• Provided data
* * * *

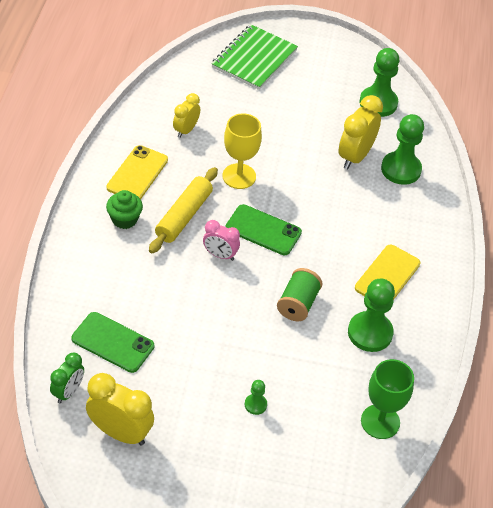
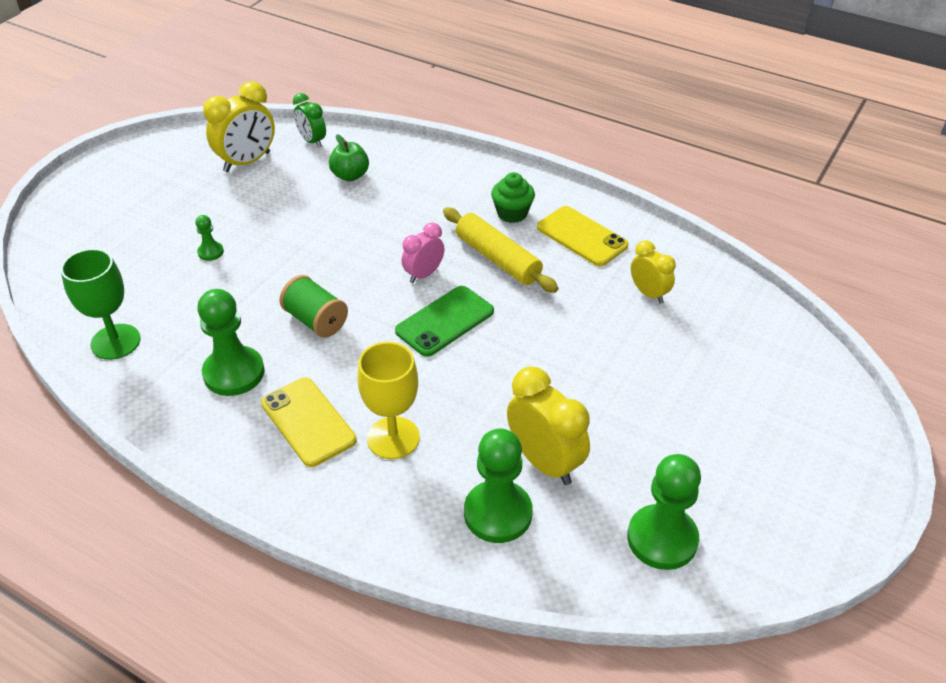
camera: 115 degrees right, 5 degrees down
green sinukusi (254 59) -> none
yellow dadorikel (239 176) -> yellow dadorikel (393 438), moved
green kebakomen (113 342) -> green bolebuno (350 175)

* * * *

• Task goal
The reply should consist only of the line containing "green sinukusi (254 59) -> none" and all lines after it in the listing above, reproduced exactly.

• Answer for this exercise
green sinukusi (254 59) -> none
yellow dadorikel (239 176) -> yellow dadorikel (393 438), moved
green kebakomen (113 342) -> green bolebuno (350 175)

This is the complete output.